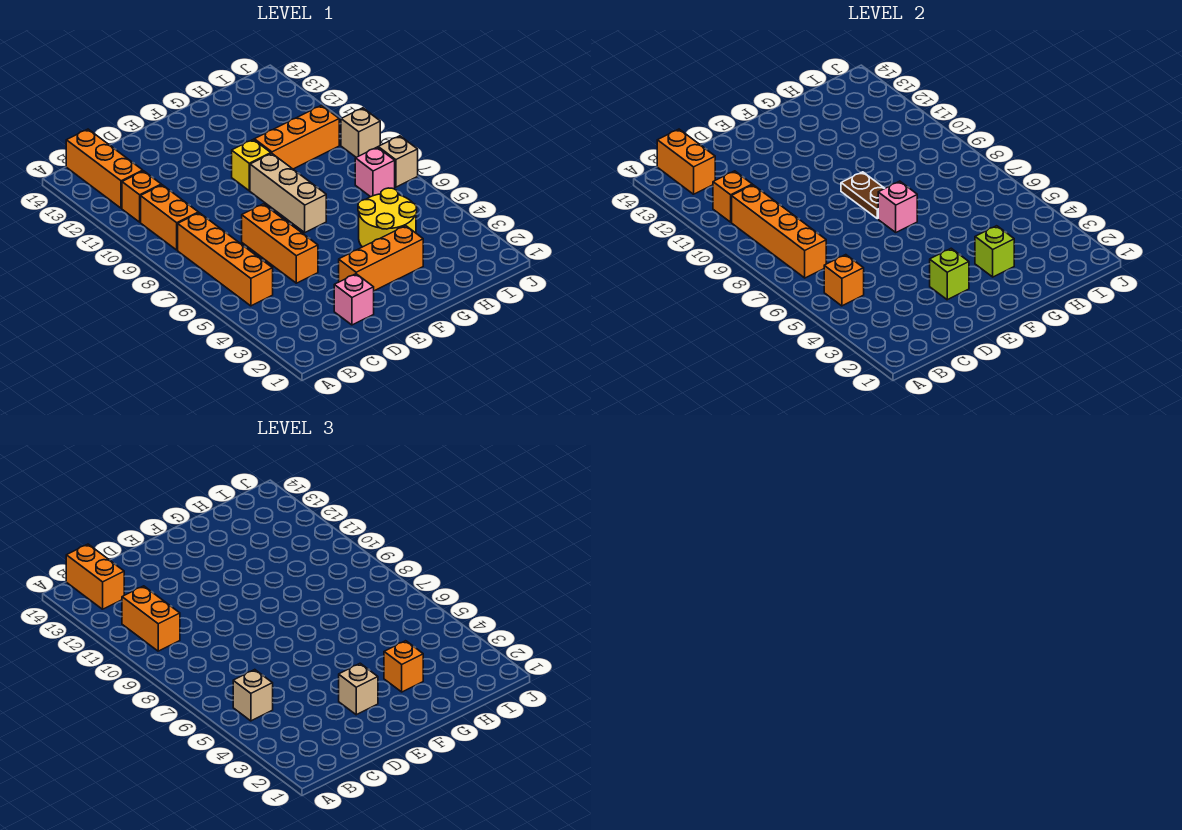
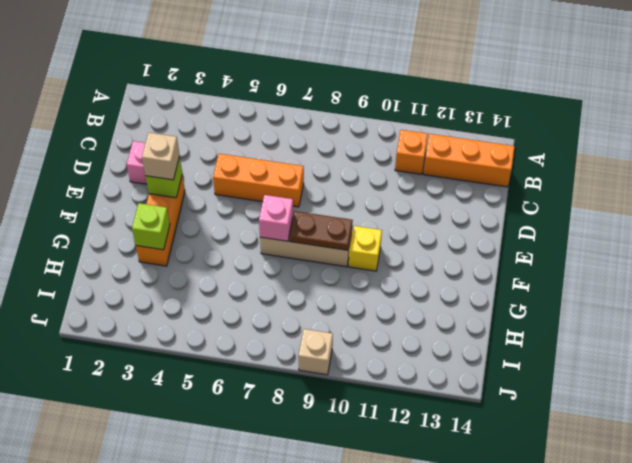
none -> orange brick B5:B8 level 1
none -> orange brick B9:B10 level 1
none -> yellow round brick G4:H5 level 1

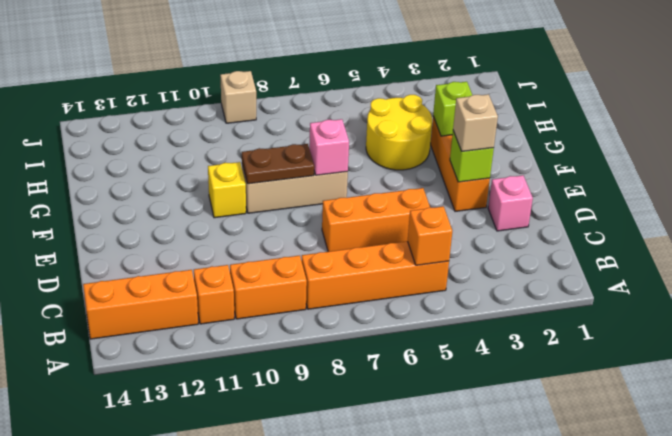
none -> orange brick G10:I10 level 1
none -> pink brick I7 level 1
none -> tan brick J7 level 1

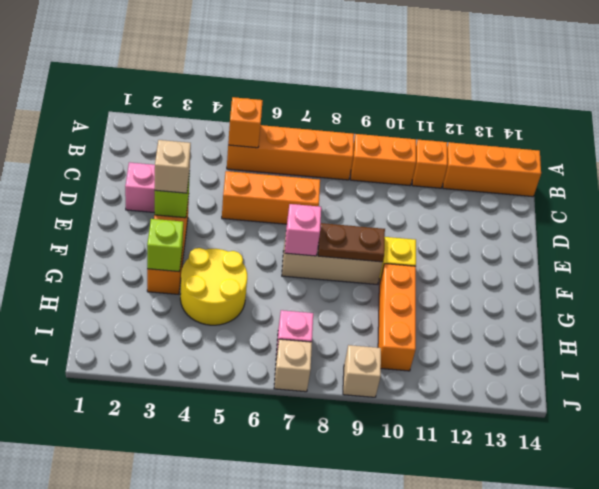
none -> orange brick B7:B10 level 2
none -> orange brick B11 level 2
none -> orange brick B13:B14 level 2

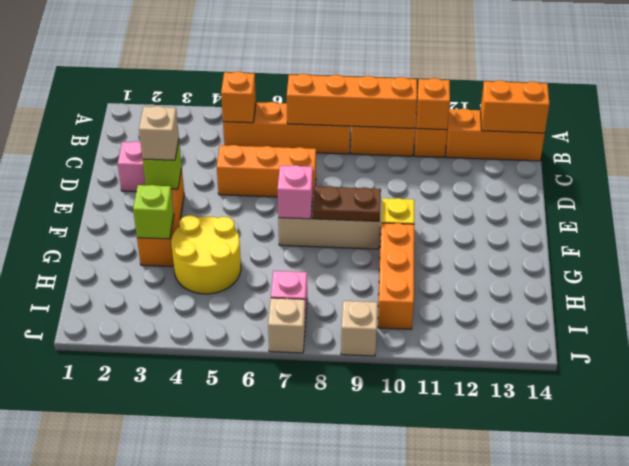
none -> tan brick B5 level 3
none -> orange brick B10:B11 level 3
none -> orange brick B13:B14 level 3

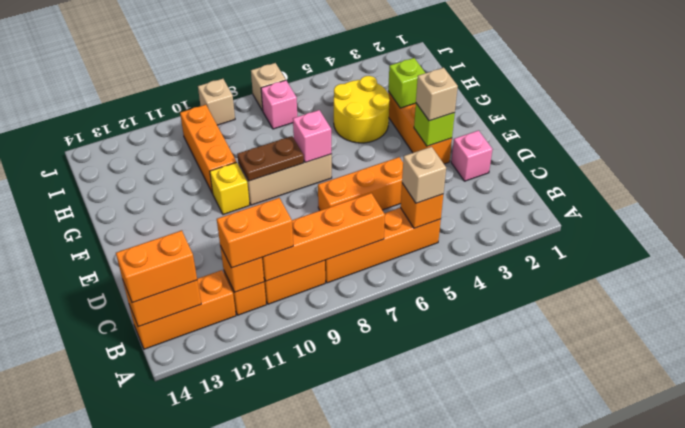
none -> orange brick G3 level 3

**WHAT THE TASK REQUIRES:**
Where a line contains "none -> orange brick B10:B11 level 3", begin there and set down exactly each line through the end of the data above, omitting any pictures.

**ANSWER:**
none -> orange brick B10:B11 level 3
none -> orange brick B13:B14 level 3

none -> orange brick G3 level 3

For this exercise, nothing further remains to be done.